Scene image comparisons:
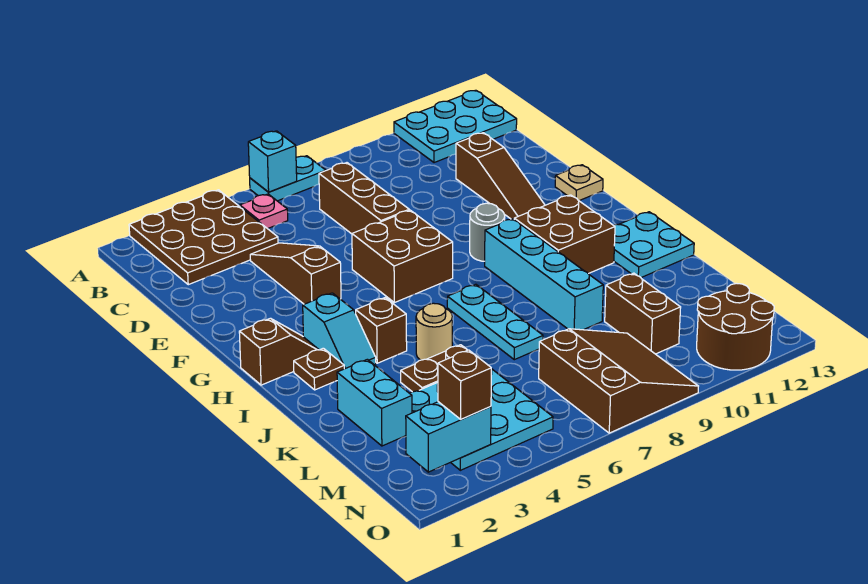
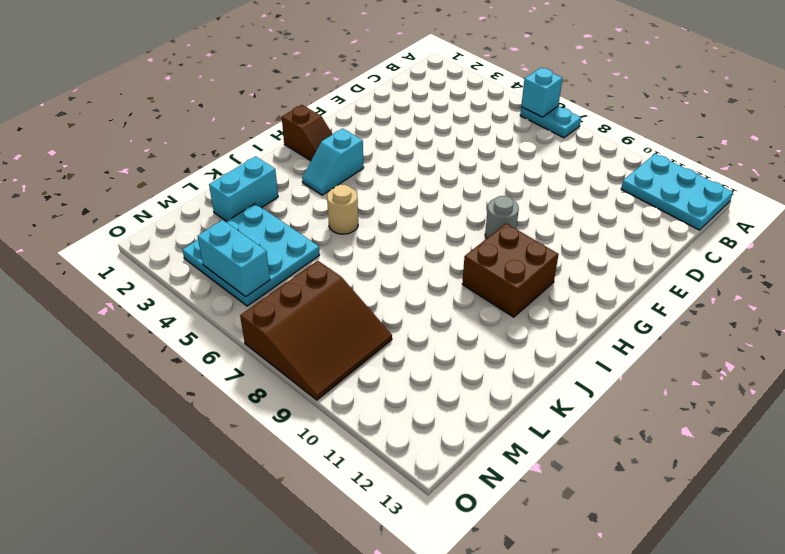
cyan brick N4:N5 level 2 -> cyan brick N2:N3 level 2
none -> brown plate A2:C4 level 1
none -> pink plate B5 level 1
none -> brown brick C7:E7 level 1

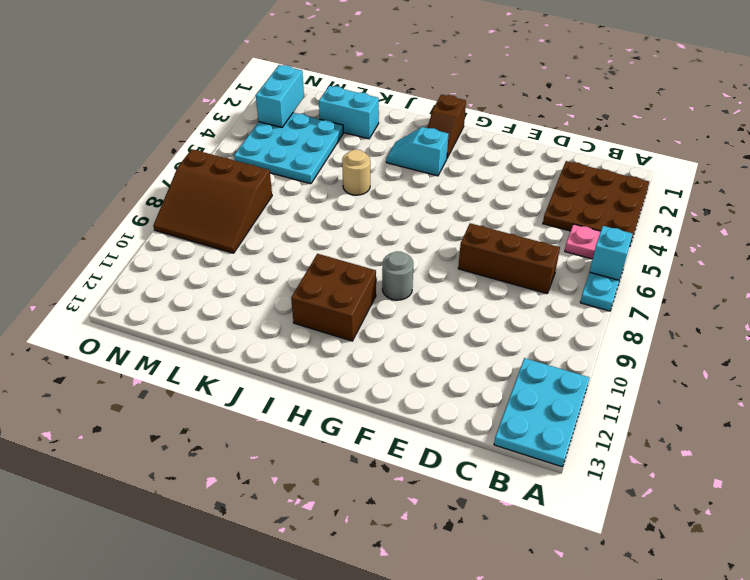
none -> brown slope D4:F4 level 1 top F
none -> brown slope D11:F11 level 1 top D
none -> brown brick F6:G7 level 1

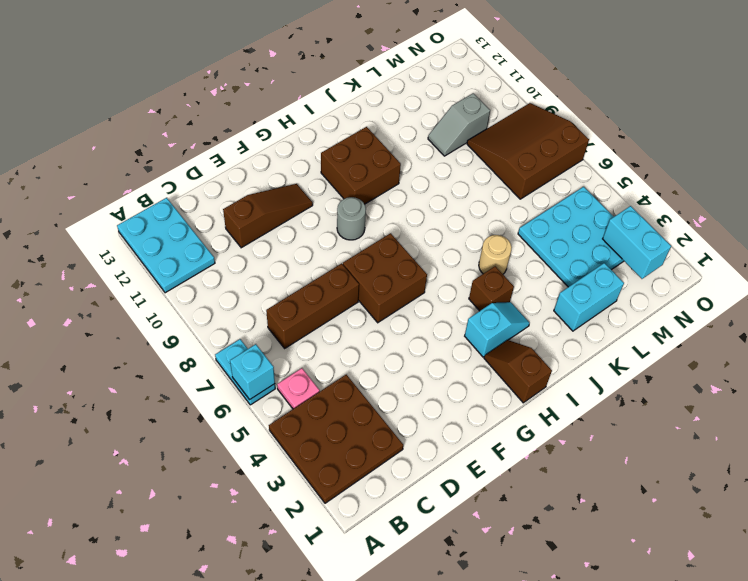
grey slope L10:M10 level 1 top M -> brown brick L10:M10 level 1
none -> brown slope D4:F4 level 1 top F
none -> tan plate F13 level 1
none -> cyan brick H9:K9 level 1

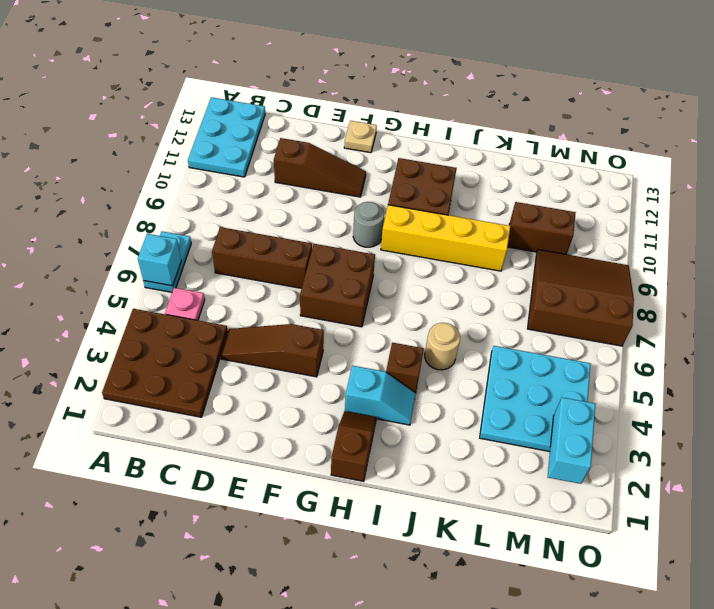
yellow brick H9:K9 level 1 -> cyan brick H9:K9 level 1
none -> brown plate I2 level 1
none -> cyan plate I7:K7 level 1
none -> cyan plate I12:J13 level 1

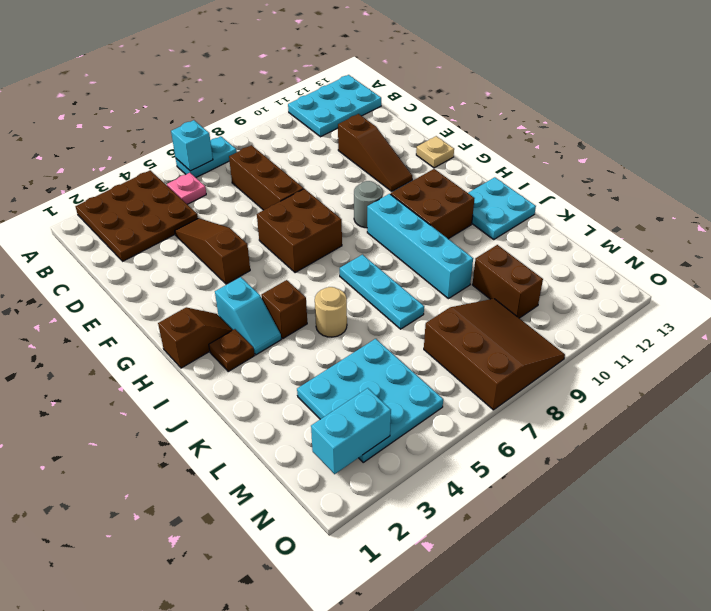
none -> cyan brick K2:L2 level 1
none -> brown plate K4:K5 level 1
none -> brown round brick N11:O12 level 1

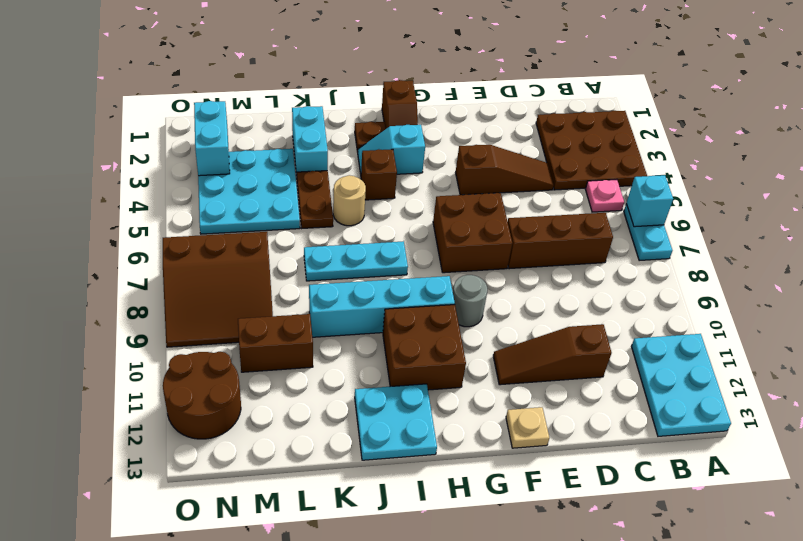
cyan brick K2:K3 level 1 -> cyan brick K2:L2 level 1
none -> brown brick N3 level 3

Action item:
Output the whole of the data, unchanged; keep the pictures out.

Output below:
cyan brick N4:N5 level 2 -> cyan brick N2:N3 level 2
none -> brown plate A2:C4 level 1
none -> pink plate B5 level 1
none -> brown brick C7:E7 level 1

none -> brown slope D4:F4 level 1 top F
none -> brown slope D11:F11 level 1 top D
none -> brown brick F6:G7 level 1

grey slope L10:M10 level 1 top M -> brown brick L10:M10 level 1
none -> brown slope D4:F4 level 1 top F
none -> tan plate F13 level 1
none -> cyan brick H9:K9 level 1

yellow brick H9:K9 level 1 -> cyan brick H9:K9 level 1
none -> brown plate I2 level 1
none -> cyan plate I7:K7 level 1
none -> cyan plate I12:J13 level 1

none -> cyan brick K2:L2 level 1
none -> brown plate K4:K5 level 1
none -> brown round brick N11:O12 level 1

cyan brick K2:K3 level 1 -> cyan brick K2:L2 level 1
none -> brown brick N3 level 3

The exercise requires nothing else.